# WHAT IS EXPECTED:
If a line in the data holds "ruler", copy that line out in full.

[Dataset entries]
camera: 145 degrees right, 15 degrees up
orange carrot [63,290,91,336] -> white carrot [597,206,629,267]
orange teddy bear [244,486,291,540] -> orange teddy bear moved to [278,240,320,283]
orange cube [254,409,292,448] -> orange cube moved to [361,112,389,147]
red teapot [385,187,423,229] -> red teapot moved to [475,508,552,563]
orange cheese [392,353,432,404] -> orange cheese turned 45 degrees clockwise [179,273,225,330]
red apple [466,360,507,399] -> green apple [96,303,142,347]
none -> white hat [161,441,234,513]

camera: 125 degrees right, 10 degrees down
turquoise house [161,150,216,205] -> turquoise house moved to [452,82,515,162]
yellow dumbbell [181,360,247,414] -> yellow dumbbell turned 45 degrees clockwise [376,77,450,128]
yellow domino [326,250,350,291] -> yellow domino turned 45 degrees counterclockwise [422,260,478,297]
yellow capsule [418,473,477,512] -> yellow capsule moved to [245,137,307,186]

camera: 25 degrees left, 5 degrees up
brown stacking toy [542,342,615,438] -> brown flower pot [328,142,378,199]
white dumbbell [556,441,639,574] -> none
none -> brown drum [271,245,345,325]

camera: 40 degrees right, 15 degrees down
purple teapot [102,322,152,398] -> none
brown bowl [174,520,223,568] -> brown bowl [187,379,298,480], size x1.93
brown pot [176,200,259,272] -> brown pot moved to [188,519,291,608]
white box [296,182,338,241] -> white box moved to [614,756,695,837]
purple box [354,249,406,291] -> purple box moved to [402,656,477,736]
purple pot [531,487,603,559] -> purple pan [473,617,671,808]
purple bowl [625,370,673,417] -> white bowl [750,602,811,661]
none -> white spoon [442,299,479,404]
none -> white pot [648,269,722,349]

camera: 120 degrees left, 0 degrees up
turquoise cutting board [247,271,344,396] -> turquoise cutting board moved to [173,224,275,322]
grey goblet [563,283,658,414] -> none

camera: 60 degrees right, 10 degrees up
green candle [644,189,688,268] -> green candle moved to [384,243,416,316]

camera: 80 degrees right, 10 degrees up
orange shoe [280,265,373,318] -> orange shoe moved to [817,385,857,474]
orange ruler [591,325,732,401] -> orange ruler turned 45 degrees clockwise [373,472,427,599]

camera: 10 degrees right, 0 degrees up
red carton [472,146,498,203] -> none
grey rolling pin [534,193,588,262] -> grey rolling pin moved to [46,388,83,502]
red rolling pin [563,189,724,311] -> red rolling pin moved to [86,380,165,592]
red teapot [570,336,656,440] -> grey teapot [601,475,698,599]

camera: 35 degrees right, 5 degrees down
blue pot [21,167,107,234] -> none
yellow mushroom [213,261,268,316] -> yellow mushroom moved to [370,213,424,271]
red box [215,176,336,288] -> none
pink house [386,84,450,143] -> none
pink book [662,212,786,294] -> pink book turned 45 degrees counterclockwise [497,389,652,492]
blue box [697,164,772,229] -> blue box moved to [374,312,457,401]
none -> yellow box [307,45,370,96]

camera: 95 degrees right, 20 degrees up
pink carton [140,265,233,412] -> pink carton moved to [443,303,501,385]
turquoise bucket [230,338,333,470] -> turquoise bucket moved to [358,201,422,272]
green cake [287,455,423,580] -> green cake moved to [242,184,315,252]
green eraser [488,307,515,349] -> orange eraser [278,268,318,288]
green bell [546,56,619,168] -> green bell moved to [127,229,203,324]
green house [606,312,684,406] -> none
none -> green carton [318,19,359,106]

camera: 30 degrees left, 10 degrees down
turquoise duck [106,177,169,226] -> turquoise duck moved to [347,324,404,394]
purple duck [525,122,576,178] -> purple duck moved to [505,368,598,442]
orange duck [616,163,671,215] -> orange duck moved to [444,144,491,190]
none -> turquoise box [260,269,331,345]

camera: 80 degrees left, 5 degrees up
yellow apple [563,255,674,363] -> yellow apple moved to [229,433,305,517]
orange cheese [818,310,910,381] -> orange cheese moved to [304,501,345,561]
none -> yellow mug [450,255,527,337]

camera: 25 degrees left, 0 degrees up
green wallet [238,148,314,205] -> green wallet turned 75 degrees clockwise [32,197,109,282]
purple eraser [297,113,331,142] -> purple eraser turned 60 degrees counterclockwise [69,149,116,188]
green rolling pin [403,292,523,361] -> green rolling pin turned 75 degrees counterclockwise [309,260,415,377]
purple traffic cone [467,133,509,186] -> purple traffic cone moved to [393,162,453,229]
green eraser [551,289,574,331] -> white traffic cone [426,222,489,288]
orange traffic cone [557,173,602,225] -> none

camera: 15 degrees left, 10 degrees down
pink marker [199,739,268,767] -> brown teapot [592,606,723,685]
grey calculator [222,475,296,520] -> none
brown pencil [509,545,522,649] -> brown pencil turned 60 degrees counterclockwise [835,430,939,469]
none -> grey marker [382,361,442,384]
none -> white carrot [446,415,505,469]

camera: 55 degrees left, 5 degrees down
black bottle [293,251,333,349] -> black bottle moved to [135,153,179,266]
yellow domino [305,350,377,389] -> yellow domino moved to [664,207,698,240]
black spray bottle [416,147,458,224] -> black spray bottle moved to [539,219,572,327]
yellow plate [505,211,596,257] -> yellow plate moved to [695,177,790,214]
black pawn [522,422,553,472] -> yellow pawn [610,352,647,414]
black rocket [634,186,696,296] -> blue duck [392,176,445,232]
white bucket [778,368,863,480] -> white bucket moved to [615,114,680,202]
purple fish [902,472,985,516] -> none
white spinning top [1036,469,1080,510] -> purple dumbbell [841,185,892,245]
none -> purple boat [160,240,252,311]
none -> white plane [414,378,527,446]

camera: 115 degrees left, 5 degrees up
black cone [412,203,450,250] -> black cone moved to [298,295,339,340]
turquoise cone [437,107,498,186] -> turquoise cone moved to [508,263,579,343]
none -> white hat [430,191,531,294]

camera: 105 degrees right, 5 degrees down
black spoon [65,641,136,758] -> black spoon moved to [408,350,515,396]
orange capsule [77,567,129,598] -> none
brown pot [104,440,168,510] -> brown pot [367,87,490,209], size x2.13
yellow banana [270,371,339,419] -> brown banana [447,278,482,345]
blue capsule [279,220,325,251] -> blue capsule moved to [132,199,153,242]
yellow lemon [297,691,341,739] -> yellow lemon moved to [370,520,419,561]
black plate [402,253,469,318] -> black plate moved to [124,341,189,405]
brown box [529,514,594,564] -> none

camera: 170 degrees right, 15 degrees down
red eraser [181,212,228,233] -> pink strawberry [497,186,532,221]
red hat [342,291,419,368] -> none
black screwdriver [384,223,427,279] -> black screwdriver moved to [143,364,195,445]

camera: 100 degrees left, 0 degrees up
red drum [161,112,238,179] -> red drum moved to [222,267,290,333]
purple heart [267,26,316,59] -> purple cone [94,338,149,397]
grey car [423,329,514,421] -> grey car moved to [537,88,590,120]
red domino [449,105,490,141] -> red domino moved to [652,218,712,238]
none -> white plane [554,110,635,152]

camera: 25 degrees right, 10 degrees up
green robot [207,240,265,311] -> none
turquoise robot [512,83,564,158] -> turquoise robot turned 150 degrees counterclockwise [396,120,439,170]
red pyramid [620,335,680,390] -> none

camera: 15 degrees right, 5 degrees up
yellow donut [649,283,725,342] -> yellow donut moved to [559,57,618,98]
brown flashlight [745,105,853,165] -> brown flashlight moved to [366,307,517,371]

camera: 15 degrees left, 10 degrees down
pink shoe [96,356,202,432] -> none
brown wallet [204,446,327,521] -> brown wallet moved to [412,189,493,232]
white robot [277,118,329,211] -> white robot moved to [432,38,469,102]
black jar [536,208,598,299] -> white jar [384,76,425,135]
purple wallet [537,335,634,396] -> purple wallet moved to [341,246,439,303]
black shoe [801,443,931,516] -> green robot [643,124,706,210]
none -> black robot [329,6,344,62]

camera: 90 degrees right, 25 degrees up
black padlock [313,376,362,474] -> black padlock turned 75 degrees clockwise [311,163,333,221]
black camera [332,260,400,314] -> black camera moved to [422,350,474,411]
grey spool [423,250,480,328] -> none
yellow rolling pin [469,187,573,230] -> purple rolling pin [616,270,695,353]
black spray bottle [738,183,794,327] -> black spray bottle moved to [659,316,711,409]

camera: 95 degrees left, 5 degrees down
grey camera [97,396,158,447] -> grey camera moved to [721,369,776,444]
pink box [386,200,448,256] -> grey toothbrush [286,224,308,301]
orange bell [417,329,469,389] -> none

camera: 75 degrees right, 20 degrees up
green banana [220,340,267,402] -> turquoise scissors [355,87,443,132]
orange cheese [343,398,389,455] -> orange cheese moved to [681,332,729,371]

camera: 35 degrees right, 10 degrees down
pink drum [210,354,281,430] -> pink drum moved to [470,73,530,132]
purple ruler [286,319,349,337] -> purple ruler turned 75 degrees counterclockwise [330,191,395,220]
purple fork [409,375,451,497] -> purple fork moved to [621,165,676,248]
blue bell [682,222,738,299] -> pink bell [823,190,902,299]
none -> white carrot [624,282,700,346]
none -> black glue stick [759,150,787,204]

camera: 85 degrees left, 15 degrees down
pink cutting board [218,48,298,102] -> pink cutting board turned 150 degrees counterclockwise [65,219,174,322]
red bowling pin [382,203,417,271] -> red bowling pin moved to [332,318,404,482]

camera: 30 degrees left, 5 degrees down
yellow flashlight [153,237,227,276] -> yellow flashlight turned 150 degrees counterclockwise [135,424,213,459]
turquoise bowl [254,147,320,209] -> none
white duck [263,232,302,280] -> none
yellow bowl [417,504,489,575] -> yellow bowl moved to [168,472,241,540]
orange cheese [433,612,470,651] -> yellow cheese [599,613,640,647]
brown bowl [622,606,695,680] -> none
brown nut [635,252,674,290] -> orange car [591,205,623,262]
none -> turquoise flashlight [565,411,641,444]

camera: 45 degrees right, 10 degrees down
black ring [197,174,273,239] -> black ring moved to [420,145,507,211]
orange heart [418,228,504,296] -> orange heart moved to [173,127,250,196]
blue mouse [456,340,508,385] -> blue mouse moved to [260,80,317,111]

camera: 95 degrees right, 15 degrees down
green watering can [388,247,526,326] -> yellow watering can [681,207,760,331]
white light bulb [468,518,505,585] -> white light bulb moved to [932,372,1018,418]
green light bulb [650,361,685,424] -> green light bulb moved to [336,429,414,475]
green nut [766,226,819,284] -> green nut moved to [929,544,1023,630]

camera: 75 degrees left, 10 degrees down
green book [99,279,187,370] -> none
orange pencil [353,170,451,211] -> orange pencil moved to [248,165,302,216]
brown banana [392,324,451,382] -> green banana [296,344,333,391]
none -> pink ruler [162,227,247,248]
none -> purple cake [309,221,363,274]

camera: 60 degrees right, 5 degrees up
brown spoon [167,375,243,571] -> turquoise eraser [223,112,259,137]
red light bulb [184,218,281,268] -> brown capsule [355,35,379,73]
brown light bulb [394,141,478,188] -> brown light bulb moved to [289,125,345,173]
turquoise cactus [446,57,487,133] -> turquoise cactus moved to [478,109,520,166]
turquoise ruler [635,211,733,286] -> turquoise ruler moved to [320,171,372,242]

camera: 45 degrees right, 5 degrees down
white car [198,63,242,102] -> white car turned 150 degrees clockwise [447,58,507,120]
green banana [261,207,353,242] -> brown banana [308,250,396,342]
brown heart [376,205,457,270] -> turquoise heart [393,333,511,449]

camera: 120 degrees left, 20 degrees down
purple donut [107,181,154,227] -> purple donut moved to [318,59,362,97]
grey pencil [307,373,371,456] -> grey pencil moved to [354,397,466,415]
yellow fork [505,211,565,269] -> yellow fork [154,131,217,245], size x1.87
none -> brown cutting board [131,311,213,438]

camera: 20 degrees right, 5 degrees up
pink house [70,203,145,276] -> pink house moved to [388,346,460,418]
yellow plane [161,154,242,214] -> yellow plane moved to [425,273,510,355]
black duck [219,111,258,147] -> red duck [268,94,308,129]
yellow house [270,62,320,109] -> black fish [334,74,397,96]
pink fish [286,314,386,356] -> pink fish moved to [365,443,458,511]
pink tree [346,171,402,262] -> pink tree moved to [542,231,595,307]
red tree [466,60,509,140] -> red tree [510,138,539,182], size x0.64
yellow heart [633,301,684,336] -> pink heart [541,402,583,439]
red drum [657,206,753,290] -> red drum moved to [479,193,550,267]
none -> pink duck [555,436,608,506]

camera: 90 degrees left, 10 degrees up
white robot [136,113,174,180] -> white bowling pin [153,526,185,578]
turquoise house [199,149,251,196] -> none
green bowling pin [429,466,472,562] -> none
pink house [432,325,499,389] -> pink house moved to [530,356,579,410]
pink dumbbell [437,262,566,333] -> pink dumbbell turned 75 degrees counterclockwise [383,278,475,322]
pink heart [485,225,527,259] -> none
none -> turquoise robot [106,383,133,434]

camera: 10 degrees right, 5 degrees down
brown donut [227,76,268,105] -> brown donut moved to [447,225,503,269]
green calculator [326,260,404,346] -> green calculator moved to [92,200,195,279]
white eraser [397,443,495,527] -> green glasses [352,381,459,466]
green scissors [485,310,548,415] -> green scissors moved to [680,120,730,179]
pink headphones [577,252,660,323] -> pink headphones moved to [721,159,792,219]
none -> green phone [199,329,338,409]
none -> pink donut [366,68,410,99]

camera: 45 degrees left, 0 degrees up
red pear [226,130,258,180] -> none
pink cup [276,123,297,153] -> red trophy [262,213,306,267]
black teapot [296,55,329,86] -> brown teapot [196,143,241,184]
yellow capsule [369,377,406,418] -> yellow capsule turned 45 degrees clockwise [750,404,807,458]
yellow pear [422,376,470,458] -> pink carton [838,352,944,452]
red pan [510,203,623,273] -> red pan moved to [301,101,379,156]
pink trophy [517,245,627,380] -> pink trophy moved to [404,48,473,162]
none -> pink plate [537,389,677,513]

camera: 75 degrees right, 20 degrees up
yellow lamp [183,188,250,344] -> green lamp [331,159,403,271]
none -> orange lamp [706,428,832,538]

# TASK RESULT:
orange ruler [591,325,732,401] -> orange ruler turned 45 degrees clockwise [373,472,427,599]
purple ruler [286,319,349,337] -> purple ruler turned 75 degrees counterclockwise [330,191,395,220]
none -> pink ruler [162,227,247,248]
turquoise ruler [635,211,733,286] -> turquoise ruler moved to [320,171,372,242]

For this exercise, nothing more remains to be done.